**Your assignment:** Nothing but the lines from the one containing "R11: 5.6k (3V3, GND) -> 5.6k (3V3, N016)" through the one containing "SW104: button (+3V3, DGND)", both included, should be given again, each exactly as written below.

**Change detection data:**
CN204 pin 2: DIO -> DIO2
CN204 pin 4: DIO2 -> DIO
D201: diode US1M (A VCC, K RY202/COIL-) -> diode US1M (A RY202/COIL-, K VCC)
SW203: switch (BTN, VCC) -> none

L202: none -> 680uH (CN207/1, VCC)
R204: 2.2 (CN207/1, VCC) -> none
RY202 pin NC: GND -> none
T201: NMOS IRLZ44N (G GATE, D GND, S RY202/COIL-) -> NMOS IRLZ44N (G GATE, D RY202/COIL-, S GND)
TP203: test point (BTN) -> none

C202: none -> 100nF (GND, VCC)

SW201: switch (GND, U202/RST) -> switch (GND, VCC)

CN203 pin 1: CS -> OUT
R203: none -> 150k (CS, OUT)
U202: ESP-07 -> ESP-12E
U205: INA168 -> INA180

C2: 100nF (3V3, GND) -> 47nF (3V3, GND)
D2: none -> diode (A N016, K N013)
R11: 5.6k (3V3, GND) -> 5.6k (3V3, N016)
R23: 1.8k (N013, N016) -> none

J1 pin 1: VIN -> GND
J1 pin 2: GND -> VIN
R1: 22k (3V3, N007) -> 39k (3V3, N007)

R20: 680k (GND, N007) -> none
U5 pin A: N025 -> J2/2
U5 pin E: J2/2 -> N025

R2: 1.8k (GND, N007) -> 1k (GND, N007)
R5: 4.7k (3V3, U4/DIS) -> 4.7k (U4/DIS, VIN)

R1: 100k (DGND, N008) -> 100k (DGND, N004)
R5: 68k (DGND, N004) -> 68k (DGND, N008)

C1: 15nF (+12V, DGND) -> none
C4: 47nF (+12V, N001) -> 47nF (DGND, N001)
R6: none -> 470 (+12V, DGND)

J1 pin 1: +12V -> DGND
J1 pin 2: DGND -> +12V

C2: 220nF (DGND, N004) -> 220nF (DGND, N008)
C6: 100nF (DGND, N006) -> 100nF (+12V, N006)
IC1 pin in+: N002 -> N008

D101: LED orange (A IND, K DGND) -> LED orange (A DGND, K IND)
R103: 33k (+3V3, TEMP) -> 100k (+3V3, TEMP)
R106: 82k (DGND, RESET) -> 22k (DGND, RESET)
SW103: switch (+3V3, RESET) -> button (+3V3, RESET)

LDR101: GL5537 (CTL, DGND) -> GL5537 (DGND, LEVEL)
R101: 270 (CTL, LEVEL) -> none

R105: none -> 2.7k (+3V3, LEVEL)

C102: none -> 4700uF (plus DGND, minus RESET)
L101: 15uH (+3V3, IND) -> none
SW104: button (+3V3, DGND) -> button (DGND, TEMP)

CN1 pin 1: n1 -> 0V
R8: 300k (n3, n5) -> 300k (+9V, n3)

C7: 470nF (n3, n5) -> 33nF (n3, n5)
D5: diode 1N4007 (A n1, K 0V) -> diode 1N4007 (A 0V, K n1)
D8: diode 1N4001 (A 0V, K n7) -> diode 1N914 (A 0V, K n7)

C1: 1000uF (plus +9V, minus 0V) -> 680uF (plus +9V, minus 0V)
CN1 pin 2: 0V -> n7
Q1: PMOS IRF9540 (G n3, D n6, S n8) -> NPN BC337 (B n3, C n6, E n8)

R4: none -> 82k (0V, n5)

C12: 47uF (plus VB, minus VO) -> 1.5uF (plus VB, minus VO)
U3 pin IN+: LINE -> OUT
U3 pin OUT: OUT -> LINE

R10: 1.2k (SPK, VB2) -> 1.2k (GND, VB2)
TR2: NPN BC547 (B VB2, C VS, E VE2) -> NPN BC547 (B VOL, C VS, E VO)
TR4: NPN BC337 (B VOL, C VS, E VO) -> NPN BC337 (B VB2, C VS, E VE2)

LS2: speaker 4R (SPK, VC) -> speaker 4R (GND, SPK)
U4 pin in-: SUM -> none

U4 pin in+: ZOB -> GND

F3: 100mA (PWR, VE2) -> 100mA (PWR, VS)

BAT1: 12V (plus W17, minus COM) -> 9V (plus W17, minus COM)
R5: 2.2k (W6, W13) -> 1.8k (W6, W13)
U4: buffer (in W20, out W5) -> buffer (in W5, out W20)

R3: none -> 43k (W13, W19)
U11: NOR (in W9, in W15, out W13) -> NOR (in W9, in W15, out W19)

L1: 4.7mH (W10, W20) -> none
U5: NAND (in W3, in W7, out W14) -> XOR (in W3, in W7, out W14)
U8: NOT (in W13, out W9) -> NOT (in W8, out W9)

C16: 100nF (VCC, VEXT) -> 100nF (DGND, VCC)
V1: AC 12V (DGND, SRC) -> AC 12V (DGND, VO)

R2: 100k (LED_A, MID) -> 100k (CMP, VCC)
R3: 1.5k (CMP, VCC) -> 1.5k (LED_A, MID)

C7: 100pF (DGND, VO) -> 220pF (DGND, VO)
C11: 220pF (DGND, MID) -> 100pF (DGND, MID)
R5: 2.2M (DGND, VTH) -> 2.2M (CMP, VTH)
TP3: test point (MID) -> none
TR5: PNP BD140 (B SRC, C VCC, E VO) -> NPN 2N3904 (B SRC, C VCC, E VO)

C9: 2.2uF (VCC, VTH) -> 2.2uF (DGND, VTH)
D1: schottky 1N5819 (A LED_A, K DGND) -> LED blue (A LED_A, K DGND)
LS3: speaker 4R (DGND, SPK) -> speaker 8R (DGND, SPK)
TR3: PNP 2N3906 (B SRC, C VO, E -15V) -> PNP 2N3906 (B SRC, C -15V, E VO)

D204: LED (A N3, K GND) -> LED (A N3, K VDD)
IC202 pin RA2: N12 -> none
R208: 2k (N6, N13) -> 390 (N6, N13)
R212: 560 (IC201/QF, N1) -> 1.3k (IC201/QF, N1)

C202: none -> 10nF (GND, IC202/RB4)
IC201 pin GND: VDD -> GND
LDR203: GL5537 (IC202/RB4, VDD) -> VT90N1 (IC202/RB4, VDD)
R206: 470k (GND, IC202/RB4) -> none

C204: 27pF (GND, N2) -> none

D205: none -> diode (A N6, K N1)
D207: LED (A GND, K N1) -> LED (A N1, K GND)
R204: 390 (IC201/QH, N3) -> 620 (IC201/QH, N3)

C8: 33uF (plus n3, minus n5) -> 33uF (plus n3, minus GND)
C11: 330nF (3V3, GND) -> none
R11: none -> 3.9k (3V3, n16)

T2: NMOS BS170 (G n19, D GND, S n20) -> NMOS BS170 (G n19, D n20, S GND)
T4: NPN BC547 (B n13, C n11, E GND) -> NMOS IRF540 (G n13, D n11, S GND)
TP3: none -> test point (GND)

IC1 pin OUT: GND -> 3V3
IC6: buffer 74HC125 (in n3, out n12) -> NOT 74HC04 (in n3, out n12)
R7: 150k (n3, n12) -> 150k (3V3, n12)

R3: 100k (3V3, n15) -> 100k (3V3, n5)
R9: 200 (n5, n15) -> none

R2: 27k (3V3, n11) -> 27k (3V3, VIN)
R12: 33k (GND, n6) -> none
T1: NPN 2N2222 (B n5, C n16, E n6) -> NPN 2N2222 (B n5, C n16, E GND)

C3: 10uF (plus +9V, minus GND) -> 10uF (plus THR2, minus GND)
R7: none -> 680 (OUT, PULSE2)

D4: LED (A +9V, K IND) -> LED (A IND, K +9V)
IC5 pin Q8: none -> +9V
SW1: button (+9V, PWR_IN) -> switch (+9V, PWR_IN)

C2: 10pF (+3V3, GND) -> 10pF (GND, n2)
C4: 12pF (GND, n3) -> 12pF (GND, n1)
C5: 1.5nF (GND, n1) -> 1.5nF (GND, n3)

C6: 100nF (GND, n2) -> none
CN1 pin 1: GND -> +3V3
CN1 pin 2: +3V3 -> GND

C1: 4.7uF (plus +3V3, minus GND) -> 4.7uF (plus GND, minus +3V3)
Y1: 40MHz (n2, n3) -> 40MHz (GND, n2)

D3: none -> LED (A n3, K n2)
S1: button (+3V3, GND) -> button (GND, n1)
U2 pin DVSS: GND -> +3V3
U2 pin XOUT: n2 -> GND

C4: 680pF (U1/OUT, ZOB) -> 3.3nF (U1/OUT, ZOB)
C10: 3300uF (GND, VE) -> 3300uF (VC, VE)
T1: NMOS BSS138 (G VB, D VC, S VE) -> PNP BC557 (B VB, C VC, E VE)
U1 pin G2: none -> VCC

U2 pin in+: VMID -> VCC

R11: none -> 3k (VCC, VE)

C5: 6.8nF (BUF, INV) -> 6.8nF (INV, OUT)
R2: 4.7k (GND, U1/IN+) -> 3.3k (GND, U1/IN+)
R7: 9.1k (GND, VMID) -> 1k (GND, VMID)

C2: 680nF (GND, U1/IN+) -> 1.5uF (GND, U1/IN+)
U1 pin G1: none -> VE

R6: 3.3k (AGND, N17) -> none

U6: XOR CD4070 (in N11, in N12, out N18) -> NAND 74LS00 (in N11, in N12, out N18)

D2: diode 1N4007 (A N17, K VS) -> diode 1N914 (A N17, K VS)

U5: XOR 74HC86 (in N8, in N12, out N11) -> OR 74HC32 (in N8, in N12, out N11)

**Task answer:**
R11: 5.6k (3V3, GND) -> 5.6k (3V3, N016)
R23: 1.8k (N013, N016) -> none

J1 pin 1: VIN -> GND
J1 pin 2: GND -> VIN
R1: 22k (3V3, N007) -> 39k (3V3, N007)

R20: 680k (GND, N007) -> none
U5 pin A: N025 -> J2/2
U5 pin E: J2/2 -> N025

R2: 1.8k (GND, N007) -> 1k (GND, N007)
R5: 4.7k (3V3, U4/DIS) -> 4.7k (U4/DIS, VIN)

R1: 100k (DGND, N008) -> 100k (DGND, N004)
R5: 68k (DGND, N004) -> 68k (DGND, N008)

C1: 15nF (+12V, DGND) -> none
C4: 47nF (+12V, N001) -> 47nF (DGND, N001)
R6: none -> 470 (+12V, DGND)

J1 pin 1: +12V -> DGND
J1 pin 2: DGND -> +12V

C2: 220nF (DGND, N004) -> 220nF (DGND, N008)
C6: 100nF (DGND, N006) -> 100nF (+12V, N006)
IC1 pin in+: N002 -> N008

D101: LED orange (A IND, K DGND) -> LED orange (A DGND, K IND)
R103: 33k (+3V3, TEMP) -> 100k (+3V3, TEMP)
R106: 82k (DGND, RESET) -> 22k (DGND, RESET)
SW103: switch (+3V3, RESET) -> button (+3V3, RESET)

LDR101: GL5537 (CTL, DGND) -> GL5537 (DGND, LEVEL)
R101: 270 (CTL, LEVEL) -> none

R105: none -> 2.7k (+3V3, LEVEL)

C102: none -> 4700uF (plus DGND, minus RESET)
L101: 15uH (+3V3, IND) -> none
SW104: button (+3V3, DGND) -> button (DGND, TEMP)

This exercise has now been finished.